Would you please copy the part of the material below that opens with the line containing "(174, 314) = (216, 215): turquoise" and closes with the line containing "(360, 471) = (245, 382): turquoise"? Copy it exactly, and only it.

_Information_.
=====

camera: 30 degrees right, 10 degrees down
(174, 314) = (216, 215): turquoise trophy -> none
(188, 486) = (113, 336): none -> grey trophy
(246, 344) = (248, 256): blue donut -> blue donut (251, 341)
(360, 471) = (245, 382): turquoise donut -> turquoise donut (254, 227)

=====

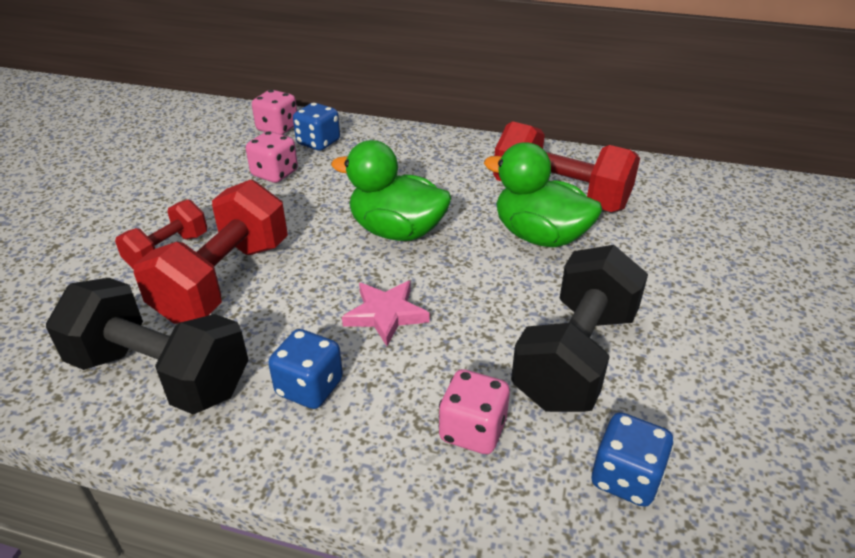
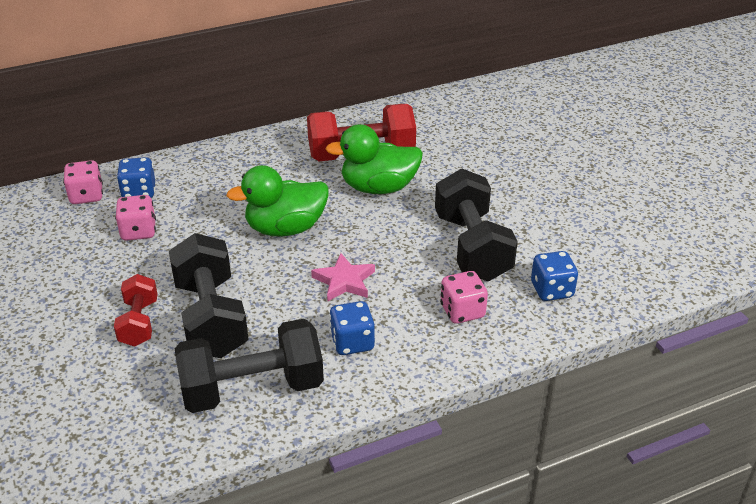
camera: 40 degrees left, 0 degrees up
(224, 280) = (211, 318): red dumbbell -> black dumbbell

=====

_Exercise solution_.
(174, 314) = (216, 215): turquoise trophy -> none
(188, 486) = (113, 336): none -> grey trophy
(246, 344) = (248, 256): blue donut -> blue donut (251, 341)
(360, 471) = (245, 382): turquoise donut -> turquoise donut (254, 227)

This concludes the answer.